ASSIGNMENT: Restate the data below word for word, omitting pictures.

COLLECTED DATA:
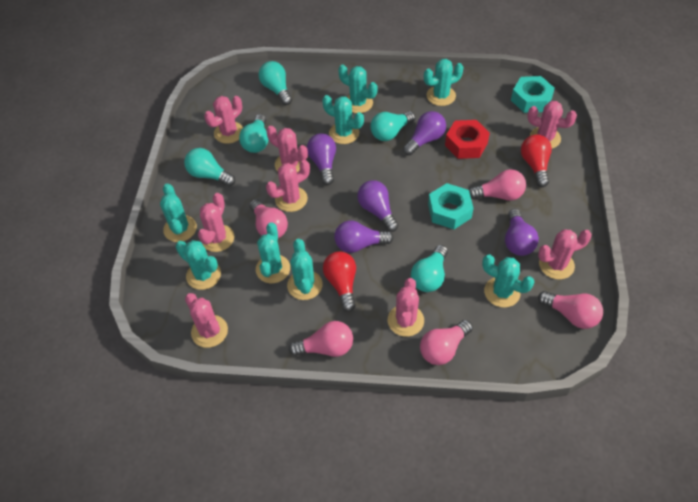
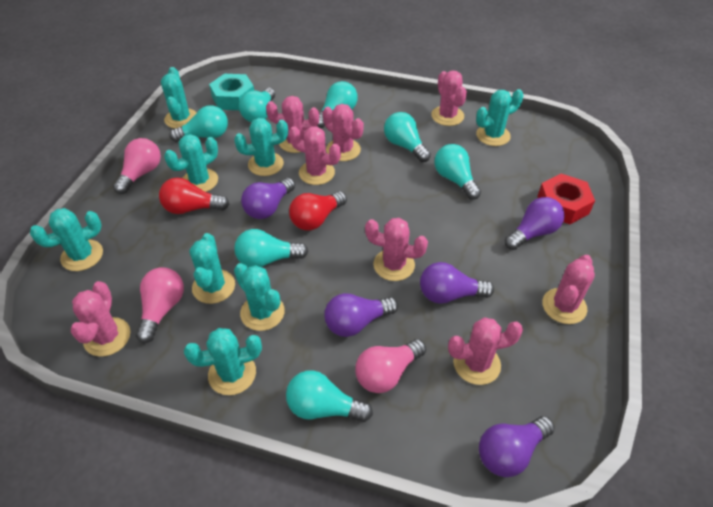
pink light bulb: 5 -> 3
turquoise light bulb: 5 -> 7
turquoise nut: 2 -> 1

TASK SOLUTION:
pink light bulb: 5 -> 3
turquoise light bulb: 5 -> 7
turquoise nut: 2 -> 1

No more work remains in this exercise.